What to work on - Please retype only the lines below that run from the one containing "(169, 566) = (390, 403): yellow phone -> none" through the last line, both included, without altering a word.

Material provided -

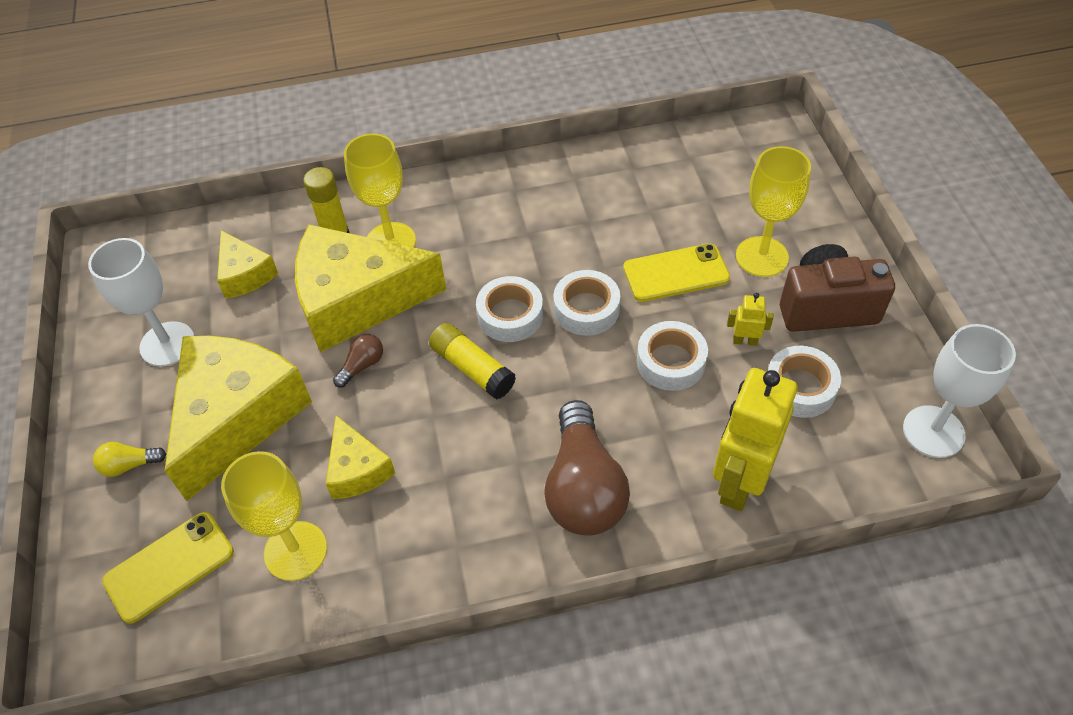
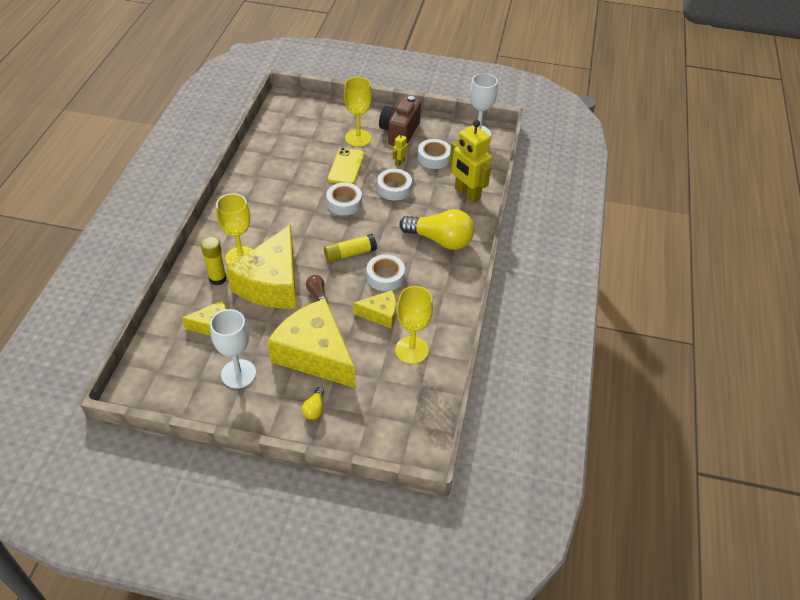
camera: 70 degrees left, 5 degrees down
(169, 566) = (390, 403): yellow phone -> none
(510, 315) = (327, 229): white tape -> white tape (385, 277)
(583, 487) = (440, 240): brown light bulb -> yellow light bulb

Answer to this problem -
(169, 566) = (390, 403): yellow phone -> none
(510, 315) = (327, 229): white tape -> white tape (385, 277)
(583, 487) = (440, 240): brown light bulb -> yellow light bulb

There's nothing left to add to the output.